GIVEN DATA Block Start
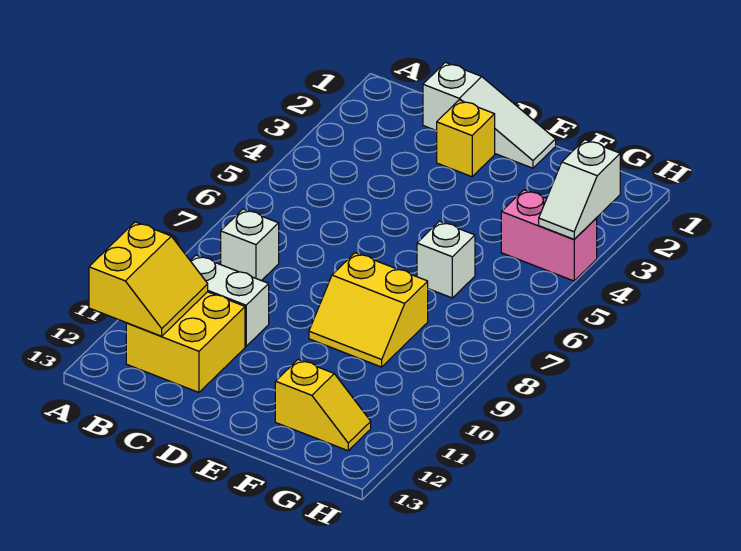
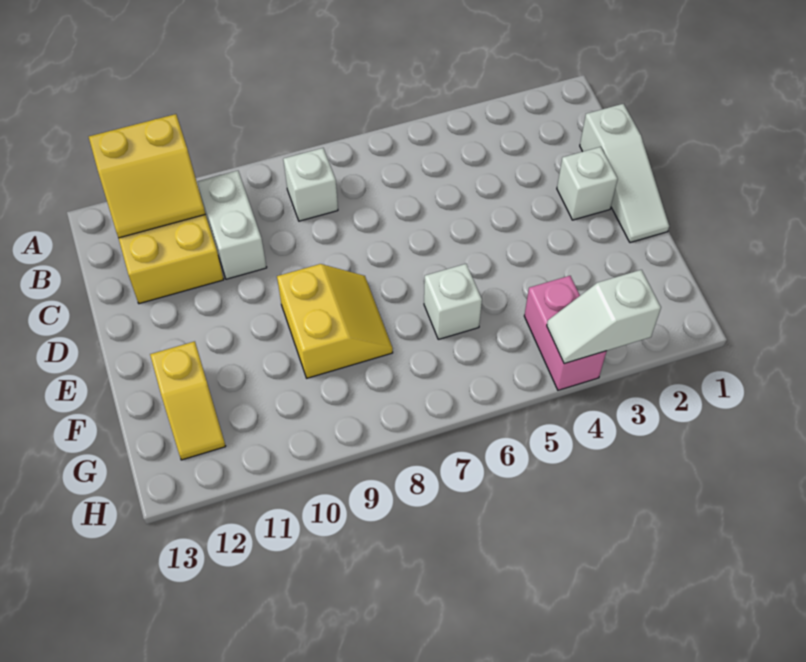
yellow 1x1 brick [437,100,495,177] -> white 1x1 brick [557,147,618,220]
yellow 2x2 slope [309,253,428,367] -> yellow 2x2 slope turned to [277,264,393,378]

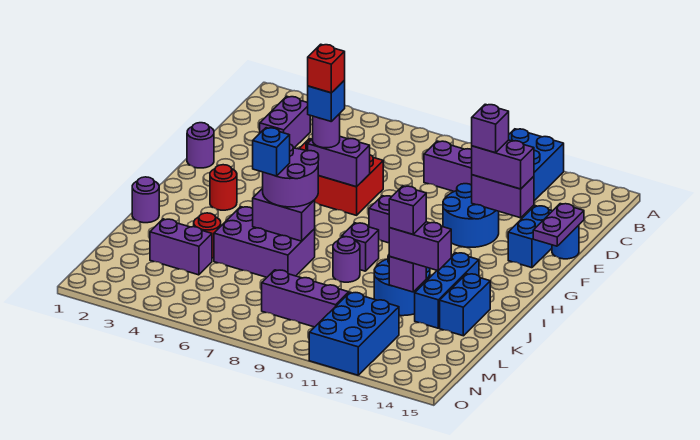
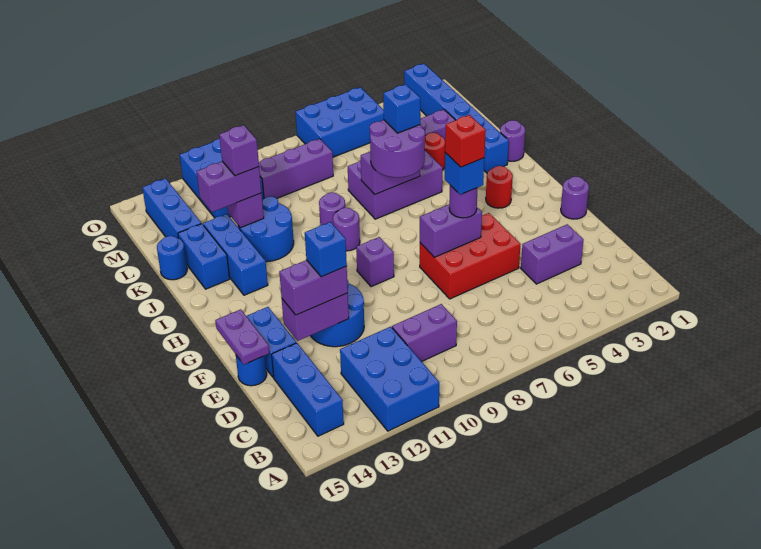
none -> blue 1x3 brick [272,343,344,436]
purple 1x2 brick [260,96,310,148] -> purple 1x2 brick turned to [521,224,583,284]
purple 1x1 brick [472,104,509,153] -> blue 1x1 brick [305,222,347,277]
purple 1x1 brick [342,223,379,271] -> purple 1x1 round brick [333,208,360,251]
none -> blue 1x6 brick [404,64,509,173]
none -> blue 1x1 round brick [157,236,187,280]
none -> blue 1x3 brick [142,178,201,238]
none -> blue 2x3 brick [296,87,384,157]

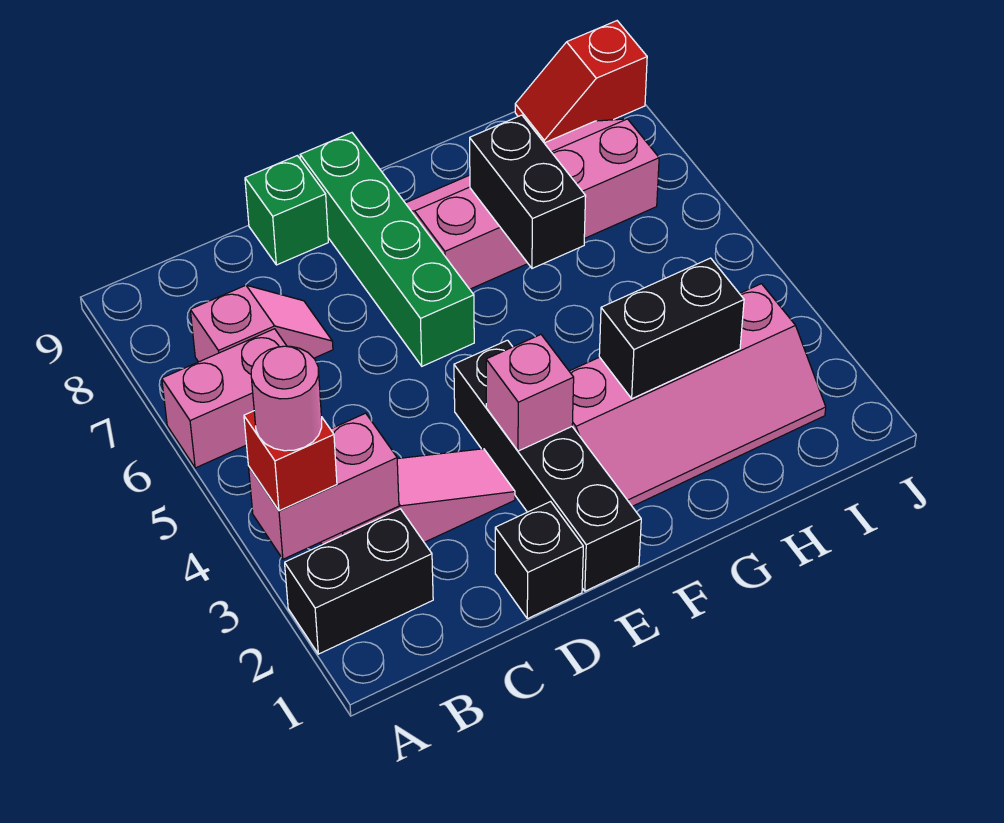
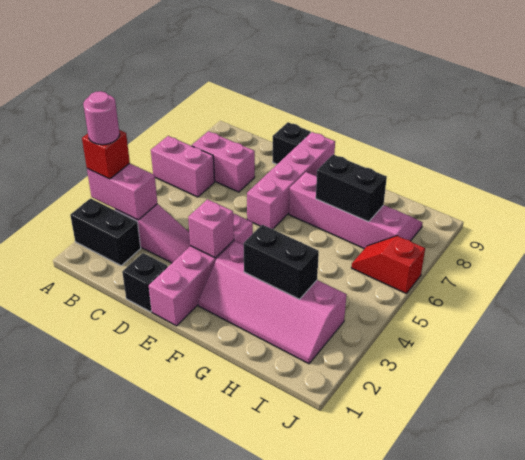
pink 1x2 slope [190,285,333,362] -> pink 1x2 brick [192,131,255,192]
green 1x1 brick [245,156,328,265] -> black 1x1 brick [273,122,311,164]
black 1x4 brick [454,340,641,591] -> pink 1x4 brick [149,214,253,326]
green 1x4 brick [300,133,474,366] -> pink 1x4 brick [247,132,335,229]
black 1x2 brick [470,115,586,268] -> black 1x2 brick turned to [316,155,387,222]
red 1x2 slope [515,21,647,143] -> red 1x2 slope moved to [351,236,425,294]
GIVEN DATA Block End
EXERCISE | Treat the line with "none -> blue 2x3 brick [296,87,384,157]" as the start and the line with "black 1x2 brick [470,115,586,268]" as the end, and return exactly that span of the data above, both ends included, without pictures.

EXPECTED ANSWER |
none -> blue 2x3 brick [296,87,384,157]

pink 1x2 slope [190,285,333,362] -> pink 1x2 brick [192,131,255,192]
green 1x1 brick [245,156,328,265] -> black 1x1 brick [273,122,311,164]
black 1x4 brick [454,340,641,591] -> pink 1x4 brick [149,214,253,326]
green 1x4 brick [300,133,474,366] -> pink 1x4 brick [247,132,335,229]
black 1x2 brick [470,115,586,268] -> black 1x2 brick turned to [316,155,387,222]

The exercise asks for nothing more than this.